» THE DATA
=-=-=
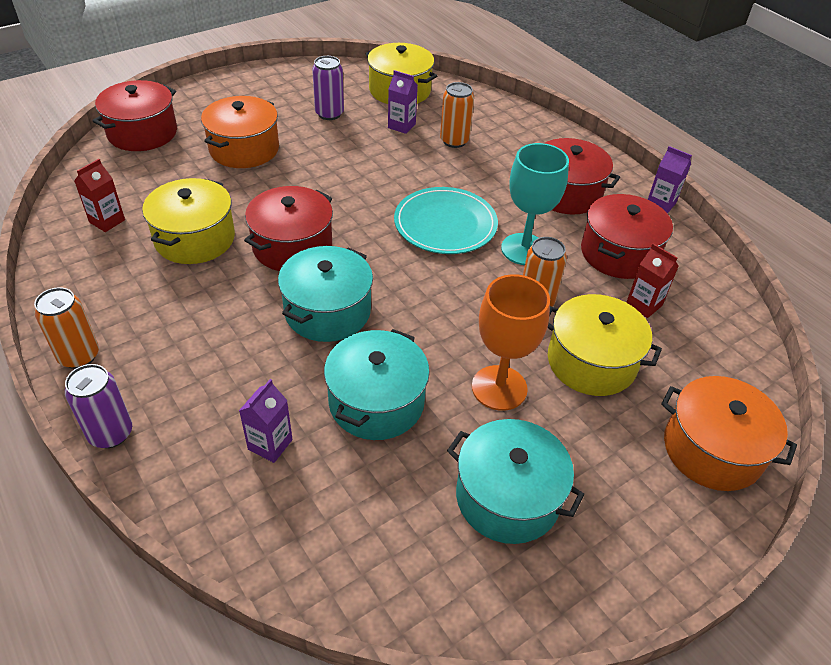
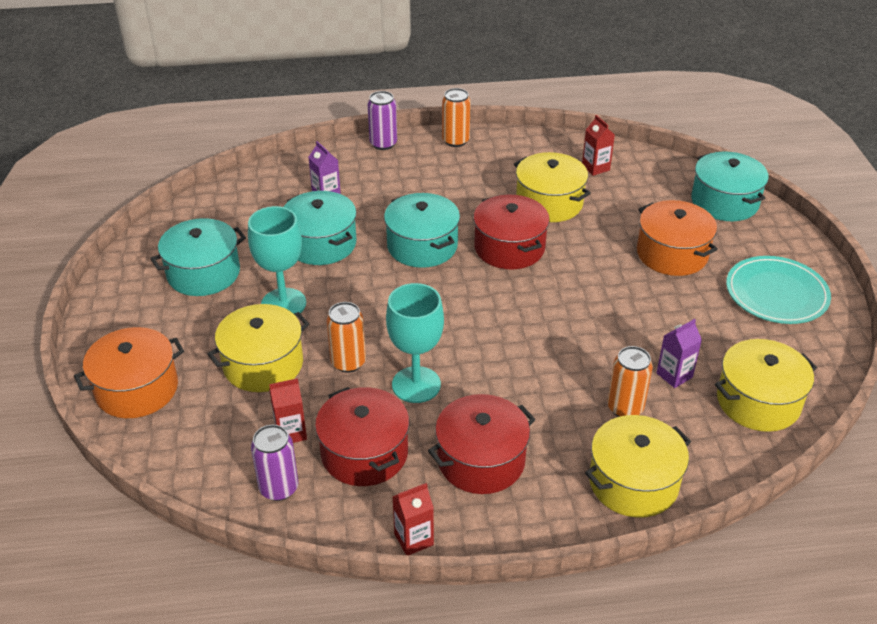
camera: 120 degrees right, 5 degrees down
(142, 133) = (724, 202): red pot -> turquoise pot
(329, 114) = (720, 327): purple can -> purple can (279, 488)
(445, 224) = (484, 345): turquoise plate -> turquoise plate (776, 293)
(499, 388) = (283, 304): orange goblet -> turquoise goblet
(519, 126) = (633, 482): none -> yellow pot
(661, 204) = (413, 539): purple carton -> red carton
=-=-=
» REQUIRED WORK
Repeat the data exactly in full, omitting its pictures.

» SOLUTION
camera: 120 degrees right, 5 degrees down
(142, 133) = (724, 202): red pot -> turquoise pot
(329, 114) = (720, 327): purple can -> purple can (279, 488)
(445, 224) = (484, 345): turquoise plate -> turquoise plate (776, 293)
(499, 388) = (283, 304): orange goblet -> turquoise goblet
(519, 126) = (633, 482): none -> yellow pot
(661, 204) = (413, 539): purple carton -> red carton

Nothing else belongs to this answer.